Records provided: Begin
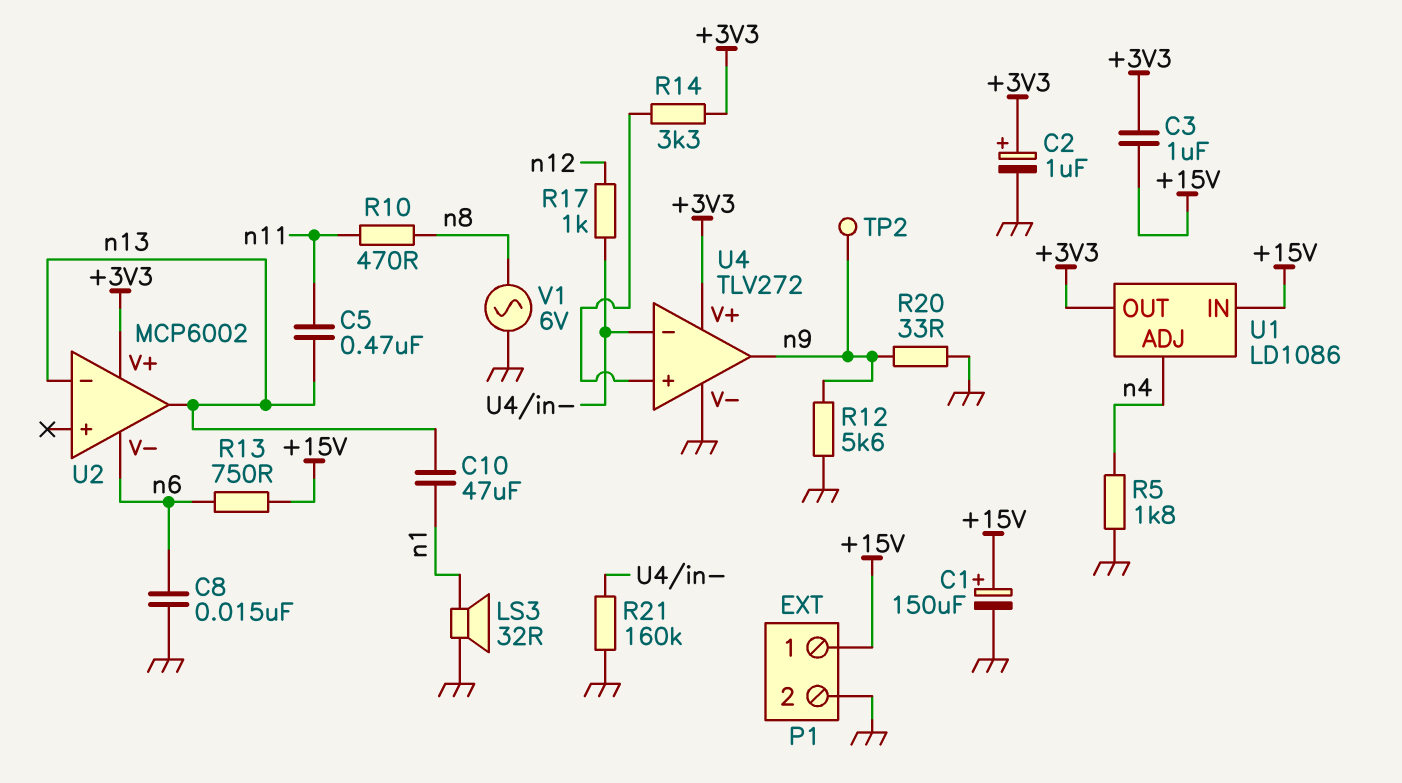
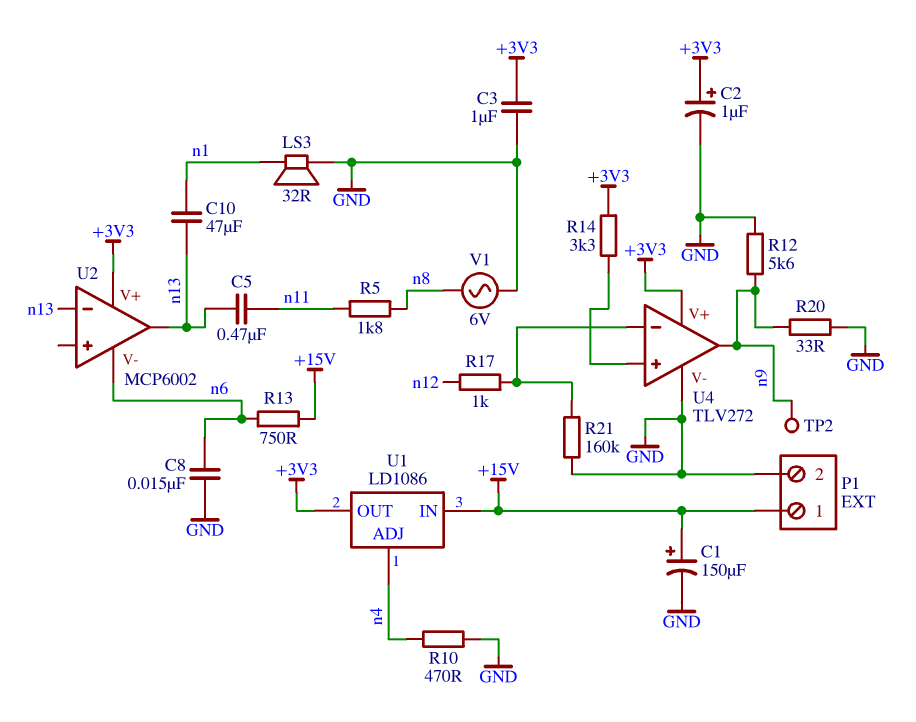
C3: 1uF (+3V3, +15V) -> 1uF (+3V3, GND)
R5: 1.8k (GND, n4) -> 1.8k (n8, n11)
R10: 470 (n8, n11) -> 470 (GND, n4)

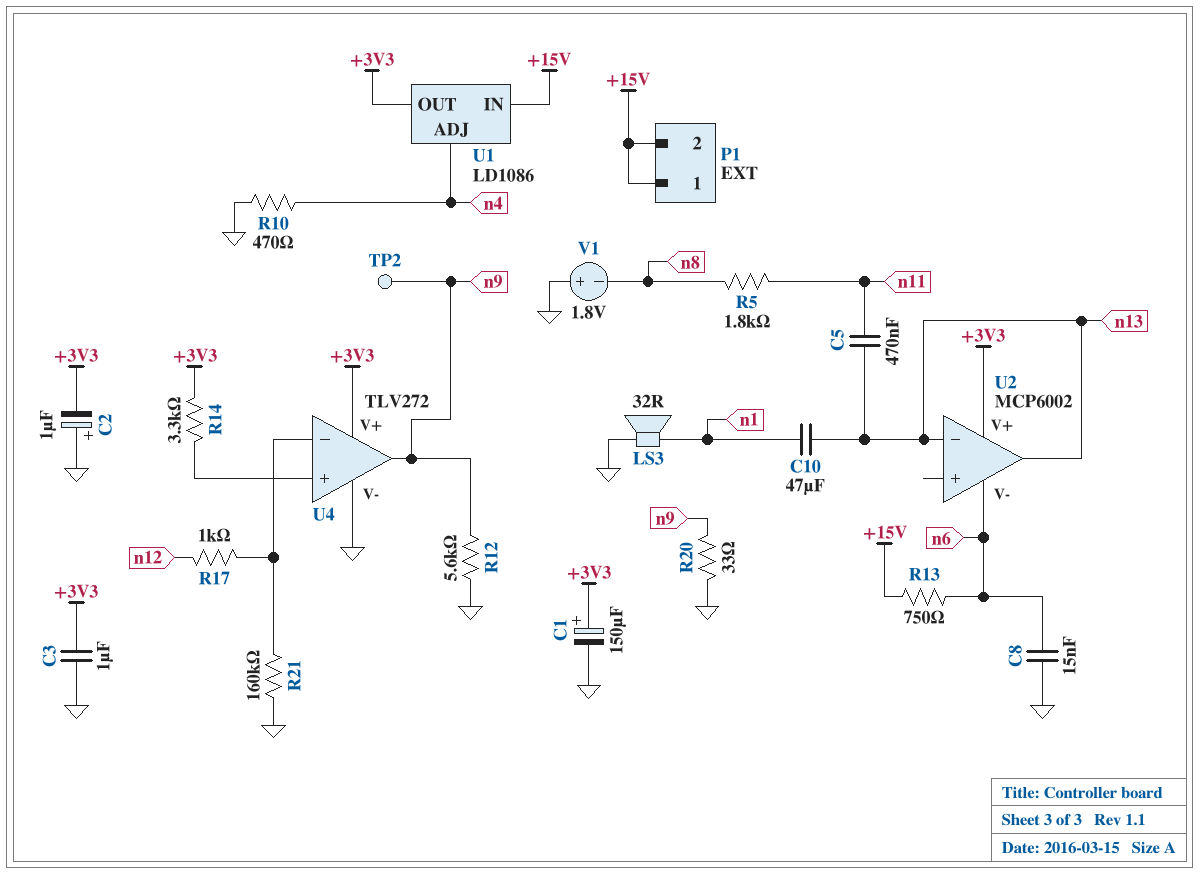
C1: 150uF (plus +15V, minus GND) -> 150uF (plus +3V3, minus GND)
C2: 1uF (plus +3V3, minus GND) -> 1uF (plus GND, minus +3V3)
P1 pin 2: GND -> +15V
V1: AC 6V (GND, n8) -> 1.8V (plus GND, minus n8)

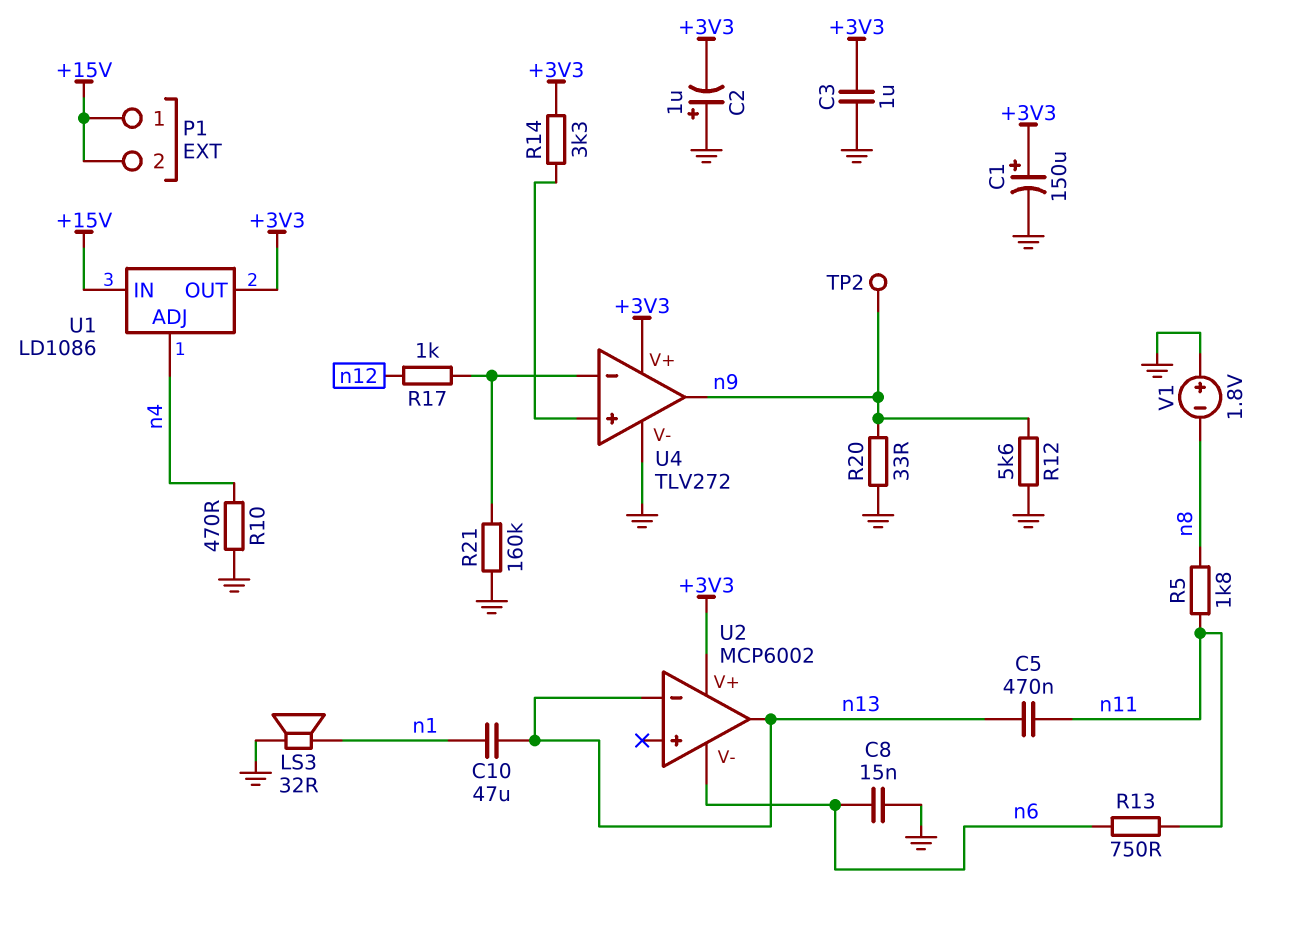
R13: 750 (+15V, n6) -> 750 (n6, n11)

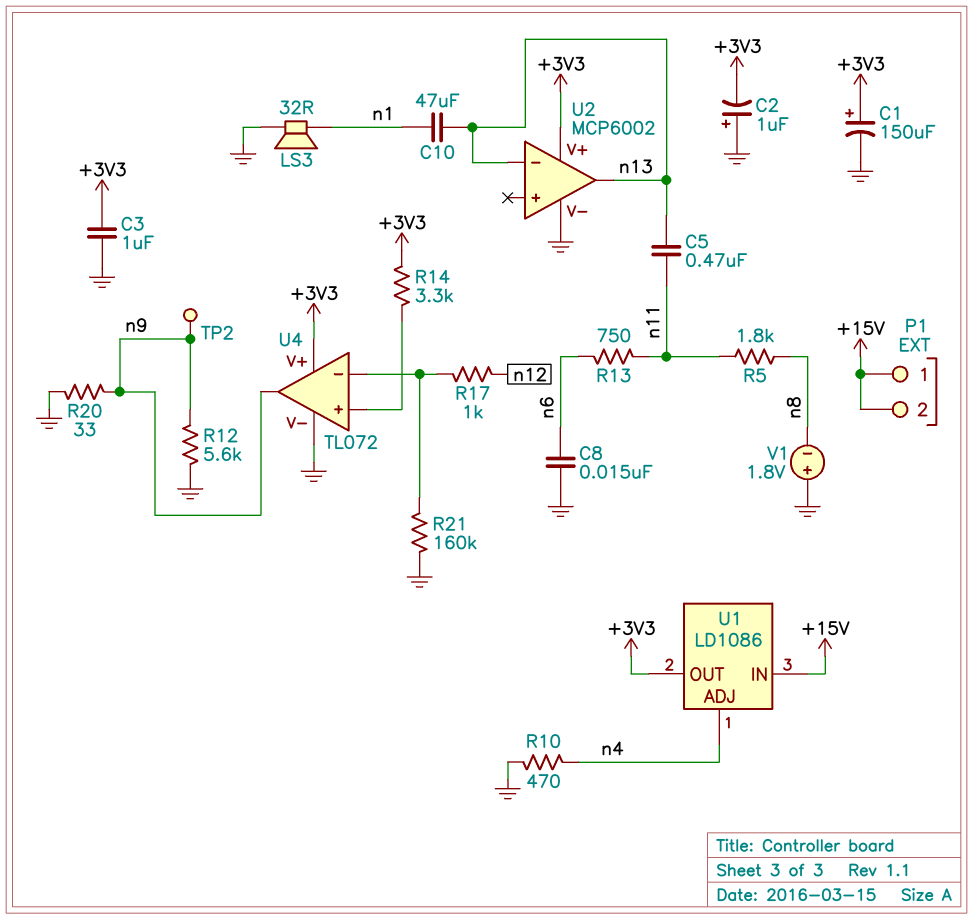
U2 pin V-: n6 -> GND
U4: TLV272 -> TL072

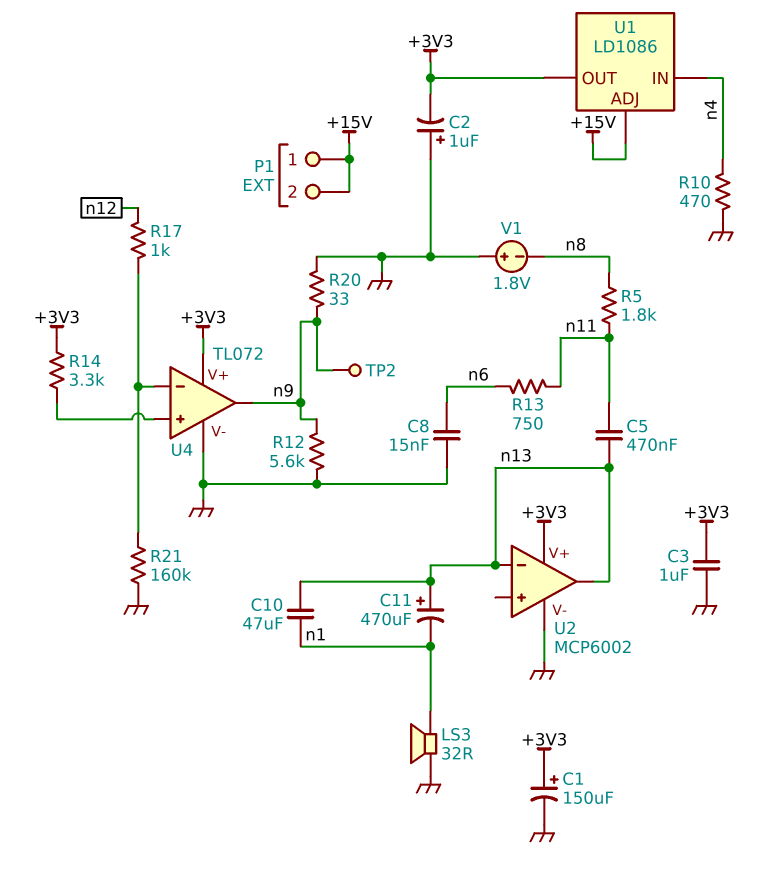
C11: none -> 470uF (plus n13, minus n1)
U1 pin ADJ: n4 -> +15V
U1 pin IN: +15V -> n4

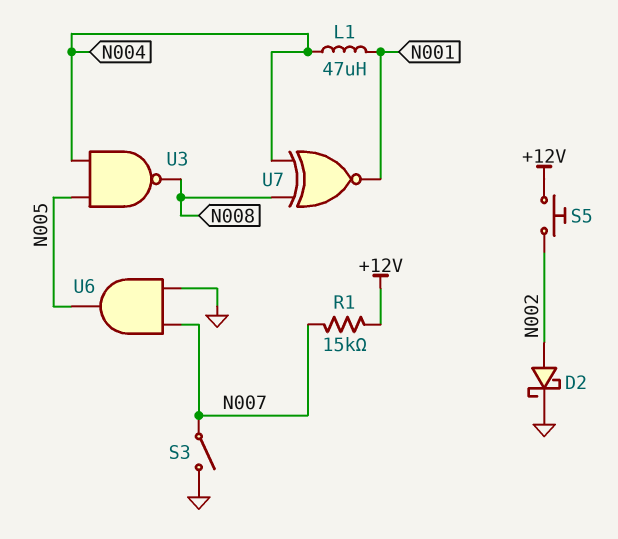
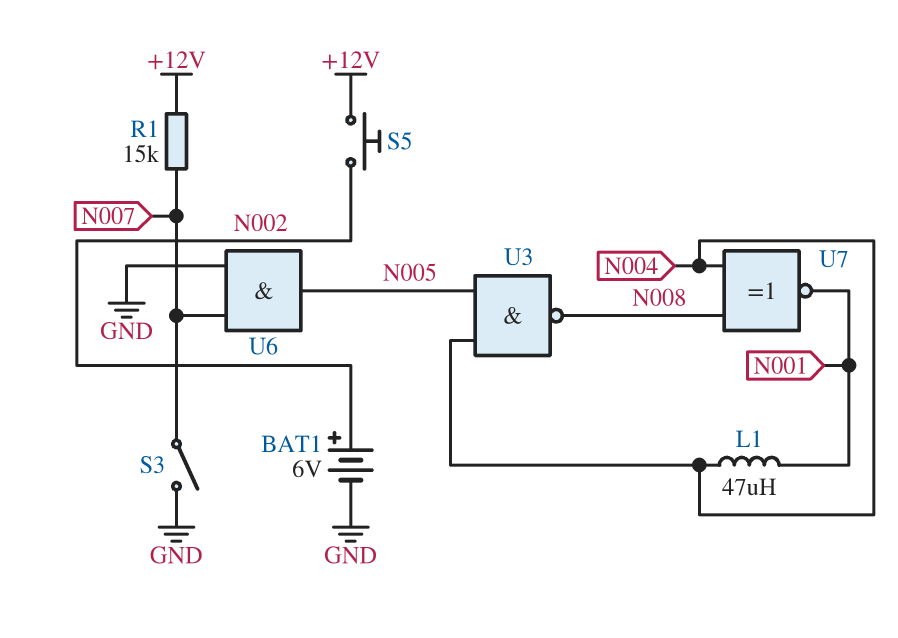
BAT1: none -> 6V (plus N002, minus GND)
D2: schottky (A N002, K GND) -> none

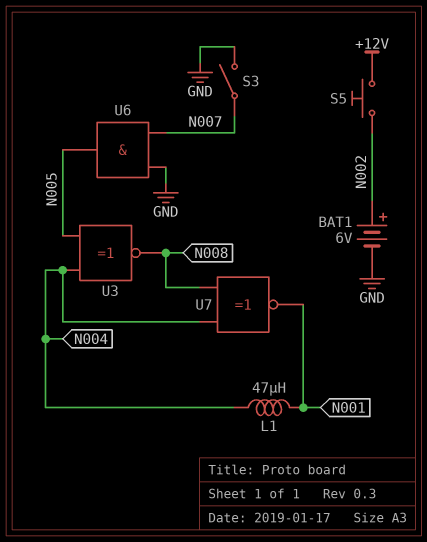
R1: 15k (+12V, N007) -> none
U3: NAND (in N004, in N005, out N008) -> XNOR (in N004, in N005, out N008)

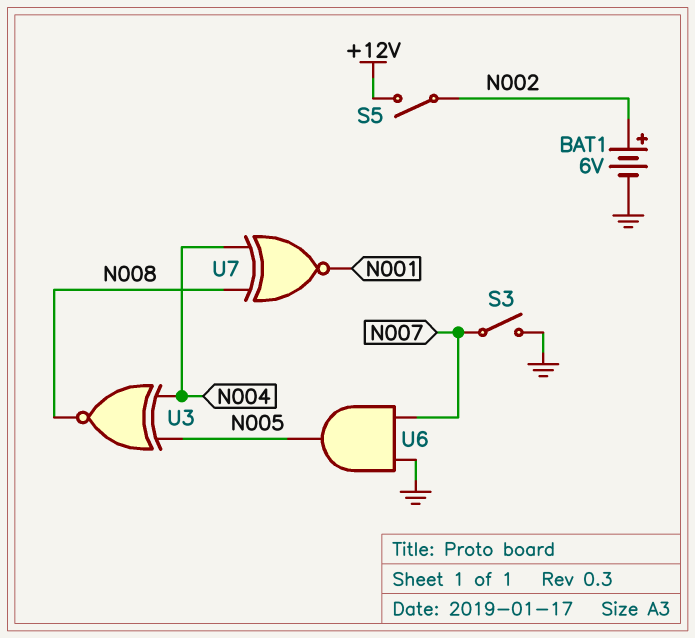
L1: 47uH (N001, N004) -> none
S5: button (+12V, N002) -> switch (+12V, N002)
Records provided: End
What you will do: Copy out each line of the records where the string "none" appears.

Solved problem:
C11: none -> 470uF (plus n13, minus n1)
BAT1: none -> 6V (plus N002, minus GND)
D2: schottky (A N002, K GND) -> none
R1: 15k (+12V, N007) -> none
L1: 47uH (N001, N004) -> none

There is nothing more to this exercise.